Your goal — Copy each line from the data that has the word "slope" in it.

**** Stored data

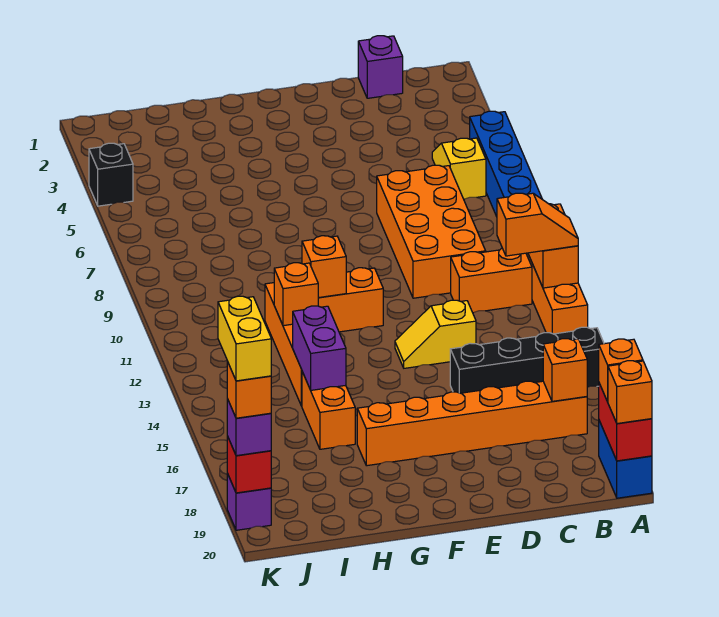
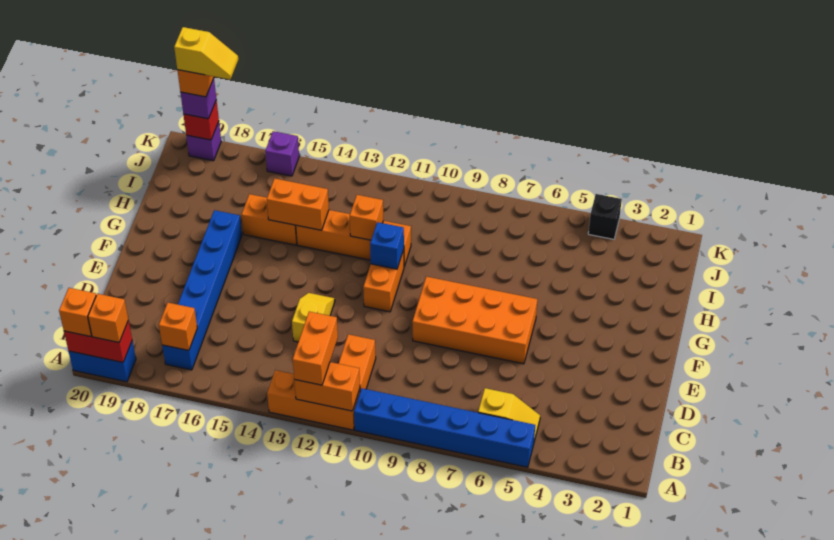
orange slope A12:B12 level 3 top B -> orange brick A12:B12 level 3
black brick A15:D15 level 1 -> none
orange brick B17:G17 level 1 -> blue brick B17:G17 level 1
purple brick C1 level 1 -> purple brick K16 level 1
orange brick C7:D10 level 1 -> orange brick E6:F9 level 1
orange brick G11 level 2 -> blue brick G11 level 2
purple brick H14:H15 level 2 -> orange brick H14:H15 level 2
yellow brick K18:K19 level 5 -> yellow slope K18:K19 level 5 top 19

********

Output for this exercise —
orange slope A12:B12 level 3 top B -> orange brick A12:B12 level 3
yellow brick K18:K19 level 5 -> yellow slope K18:K19 level 5 top 19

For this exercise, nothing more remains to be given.